● **Material to process**:

==============================

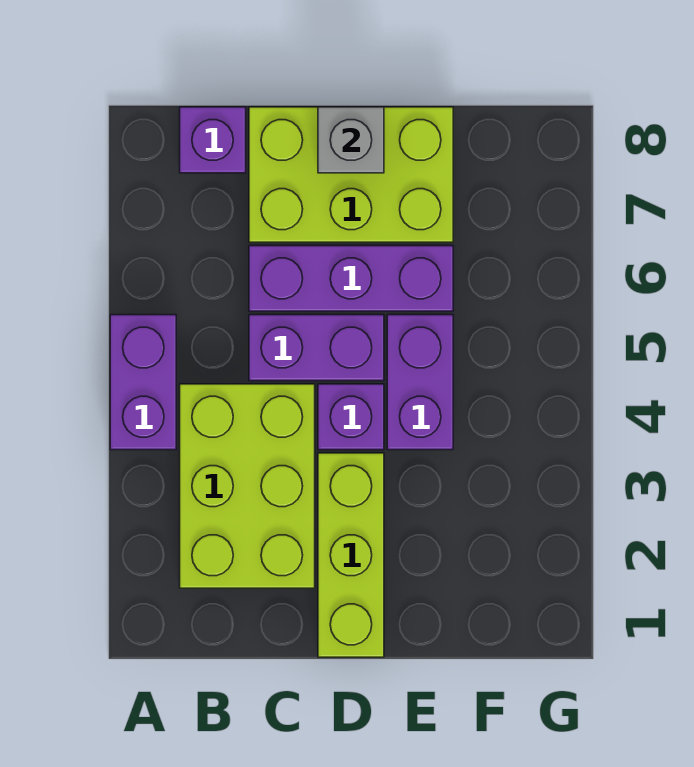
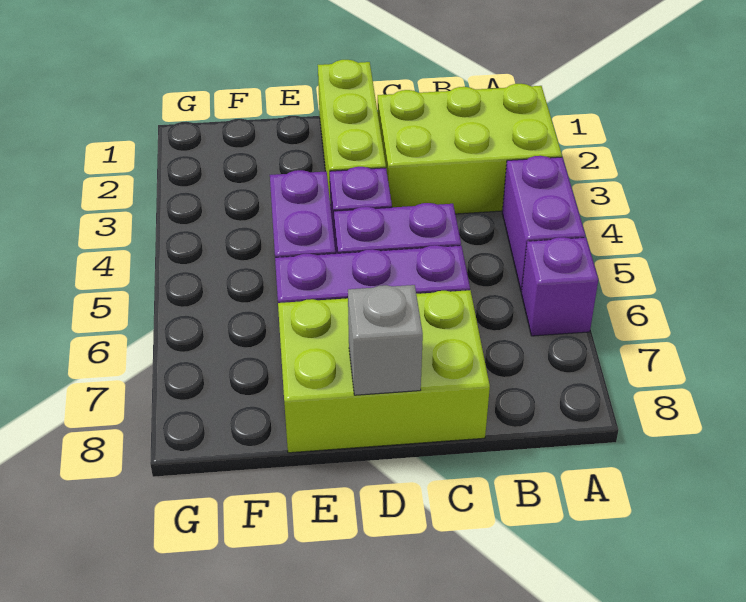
lime brick B2:C4 level 1 -> lime brick A2:C3 level 1
purple brick B8 level 1 -> purple brick A6 level 1

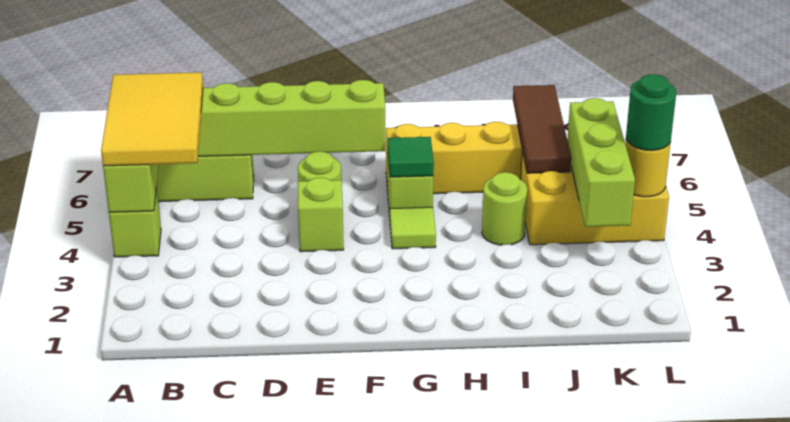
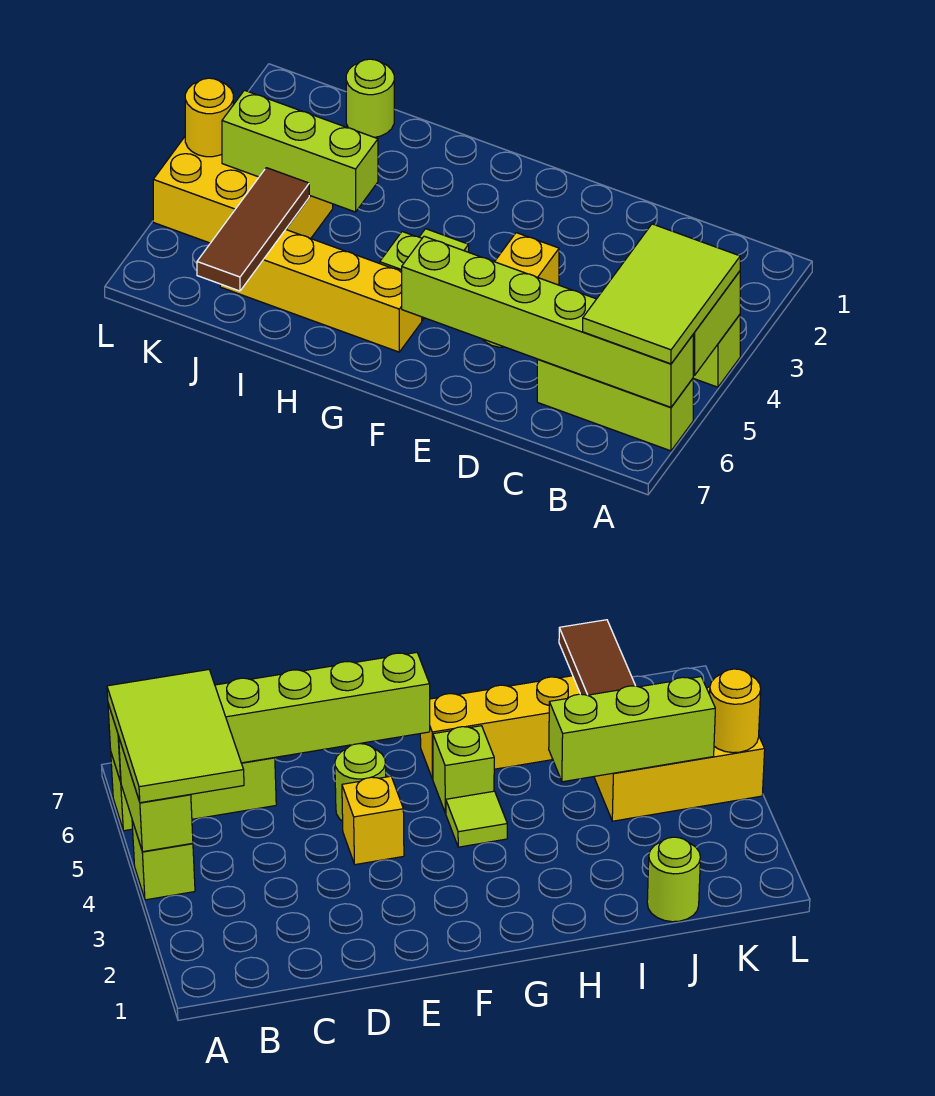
yellow tile A4:B6 level 3 -> lime tile A4:B6 level 3
lime brick E4 level 1 -> yellow brick E4 level 1
green tile G5 level 2 -> none
lime round brick I4 level 1 -> lime round brick J1 level 1
lime brick K3:K5 level 2 -> lime brick I4:K4 level 2
green round brick L4 level 3 -> none

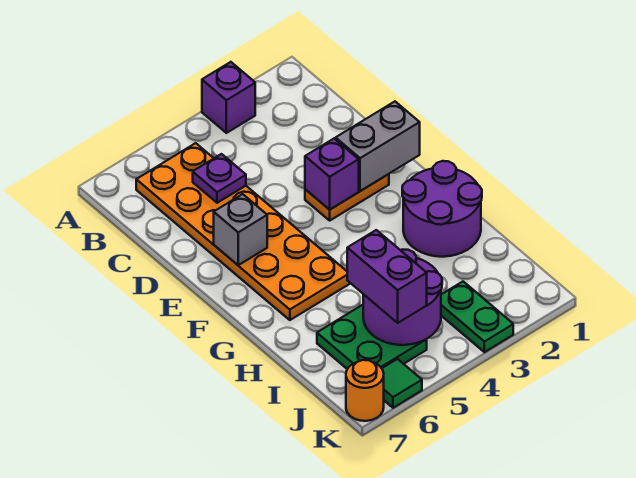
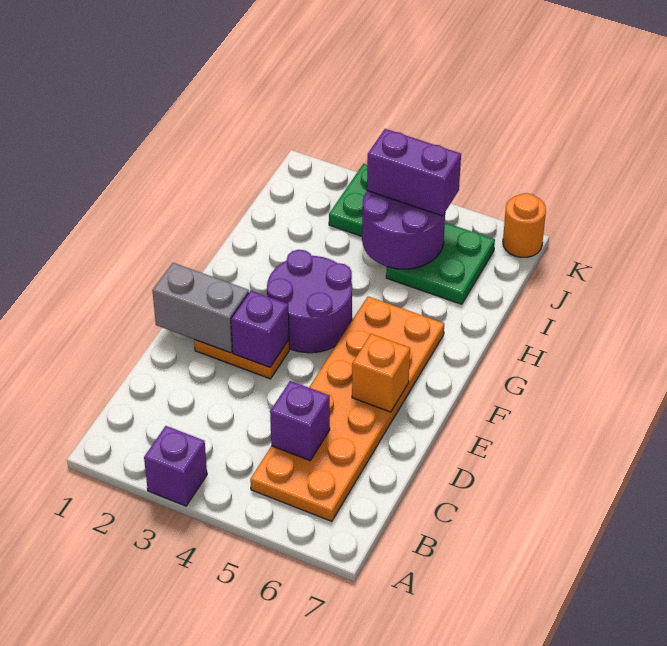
purple plate C5 level 2 -> purple brick C5 level 2
grey brick E6 level 2 -> orange brick E6 level 2
purple round brick G1:H2 level 1 -> purple round brick F3:G4 level 1
purple brick I5:J5 level 3 -> purple brick J4:J5 level 3
green tile K6 level 1 -> none

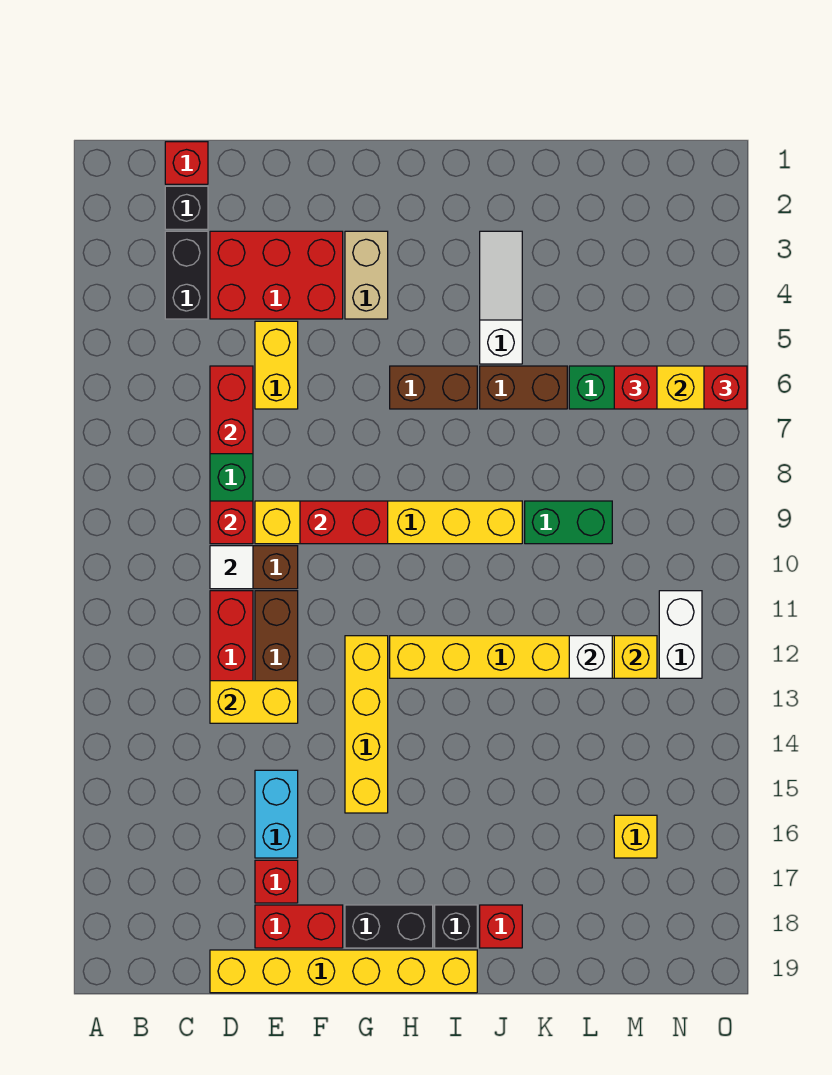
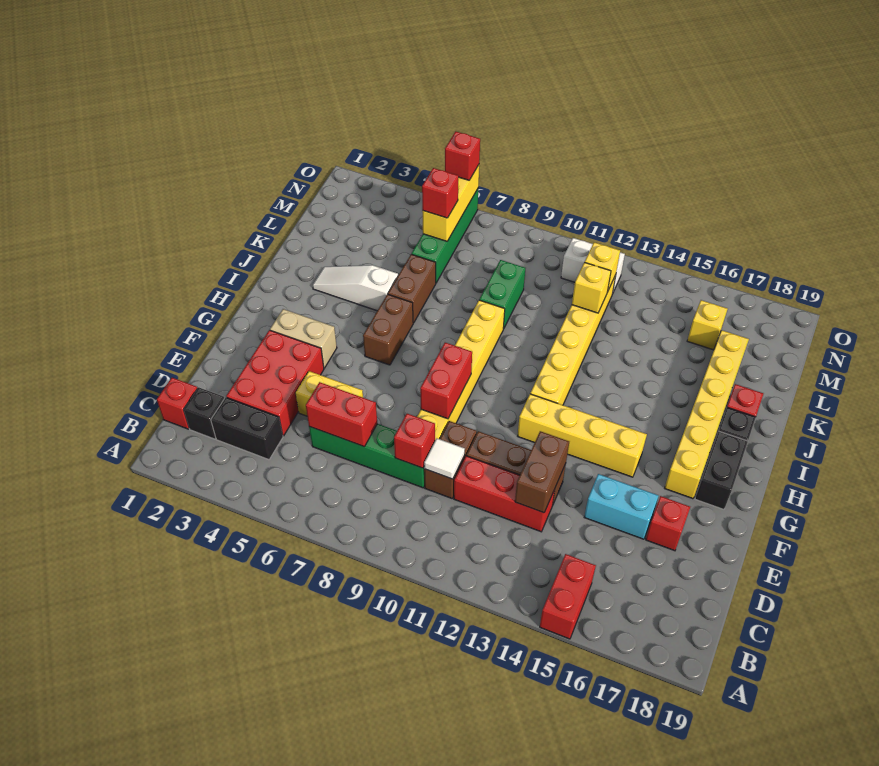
yellow brick D13:E13 level 2 -> brown brick D13:E13 level 2
yellow brick D19:I19 level 1 -> yellow brick G17:L17 level 1
red brick E18:F18 level 1 -> red brick A15:B15 level 1
white brick L12 level 2 -> yellow brick L12 level 2

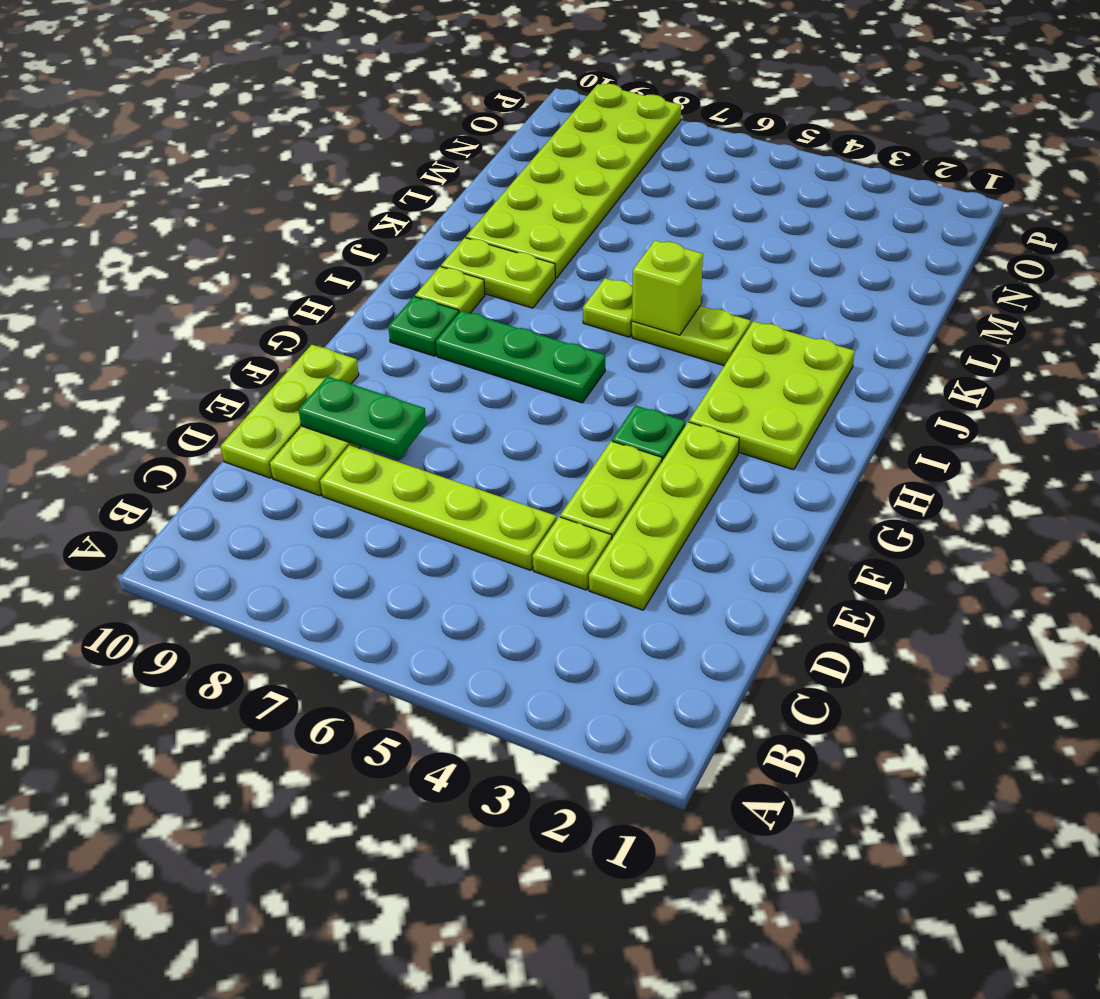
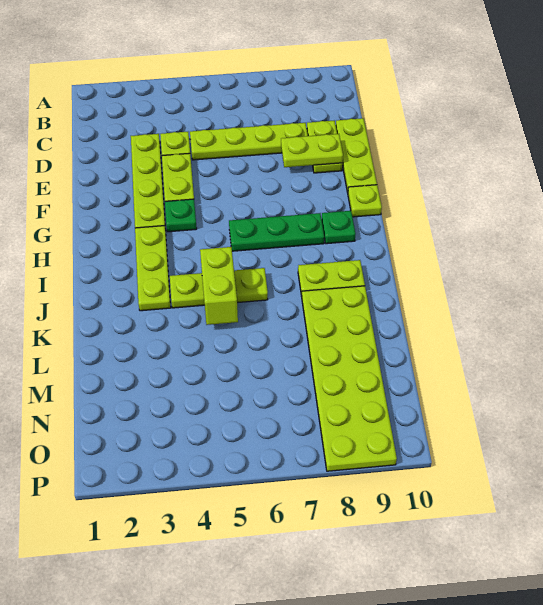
green plate E8:E9 level 2 -> lime plate E8:E9 level 2
lime plate H2:J3 level 1 -> lime plate H3:J3 level 1
lime plate I9 level 1 -> lime plate G10 level 1
lime brick J5 level 2 -> lime brick J5:K5 level 2

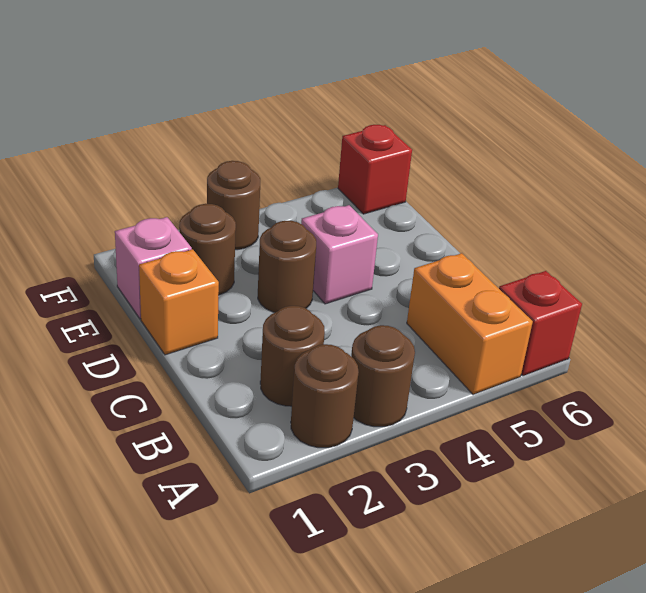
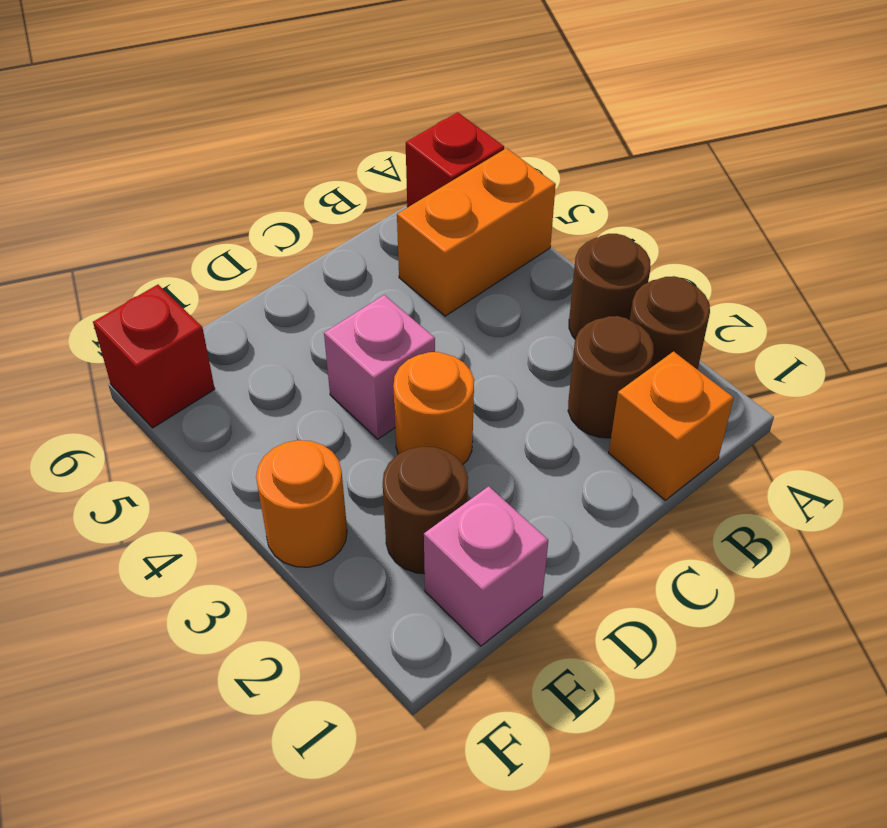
orange brick D1 level 1 -> orange brick B1 level 1
brown round brick D3 level 1 -> orange round brick D3 level 1
brown round brick F3 level 1 -> orange round brick F3 level 1

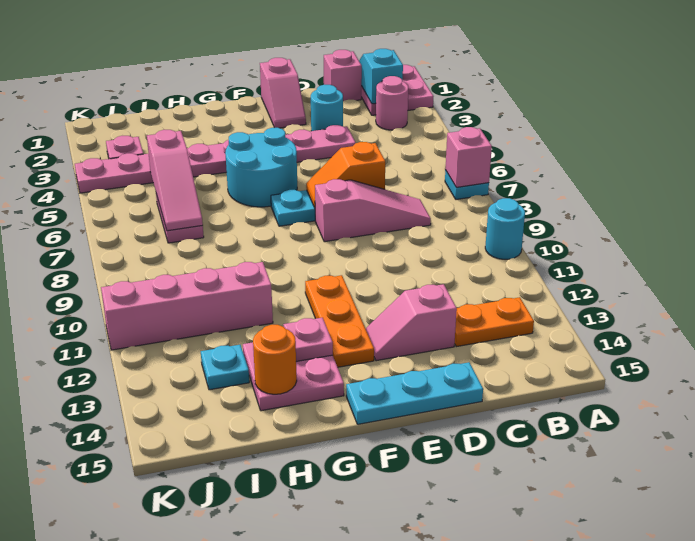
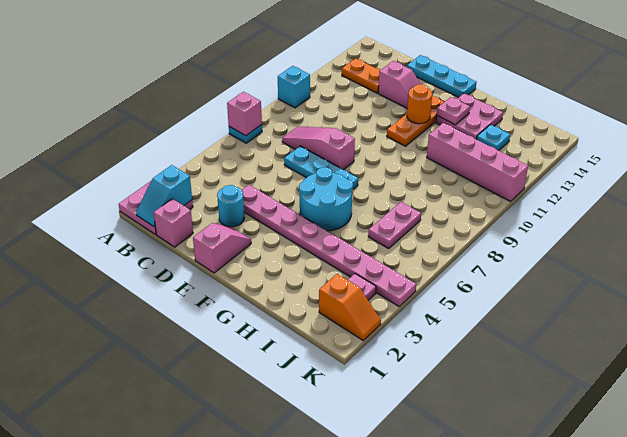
cyan round brick A10 level 1 -> cyan brick A10 level 1
pink round brick B3 level 1 -> none
orange slope D7:E7 level 2 top D -> orange slope J2:K2 level 1 top J
orange round brick H14 level 2 -> orange round brick F12 level 2
pink slope I5:I7 level 2 top 5 -> none

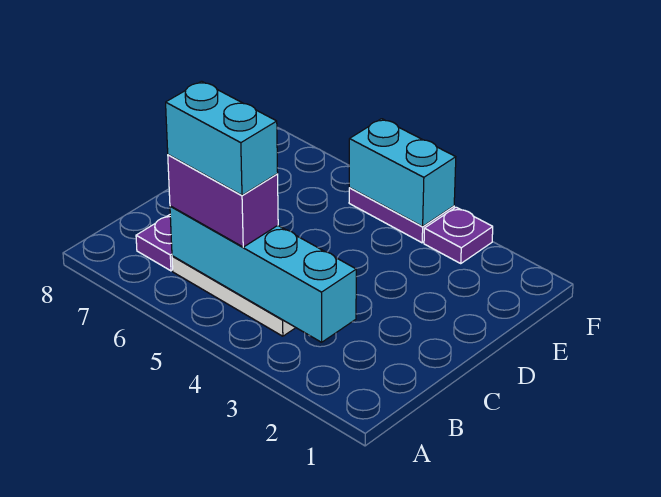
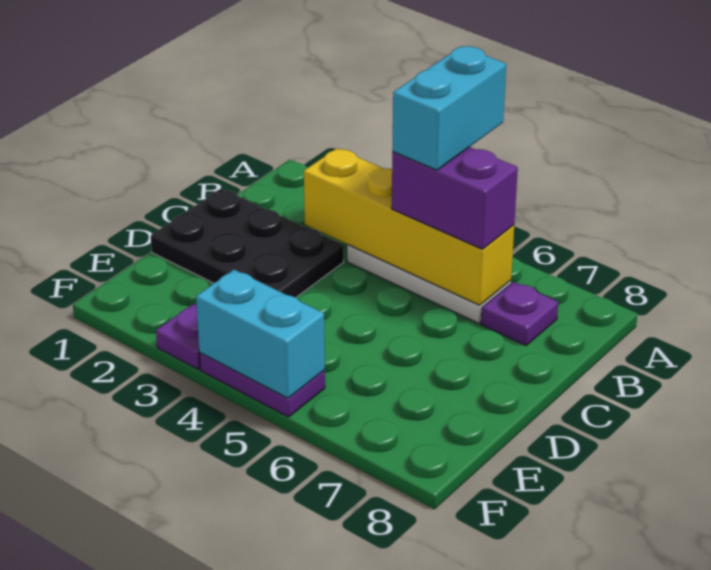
cyan brick B3:B6 level 2 -> yellow brick B3:B6 level 2
cyan brick B5:B6 level 4 -> cyan brick A5:B5 level 4
none -> black plate C1:D3 level 1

==============================

● **Exercise aim**: With the line containing "orange slope D7:E7" as the first line and the last line of the listing as the final one, reproduce that span exactly, without pictures.

● **Answer to the problem**:
orange slope D7:E7 level 2 top D -> orange slope J2:K2 level 1 top J
orange round brick H14 level 2 -> orange round brick F12 level 2
pink slope I5:I7 level 2 top 5 -> none

cyan brick B3:B6 level 2 -> yellow brick B3:B6 level 2
cyan brick B5:B6 level 4 -> cyan brick A5:B5 level 4
none -> black plate C1:D3 level 1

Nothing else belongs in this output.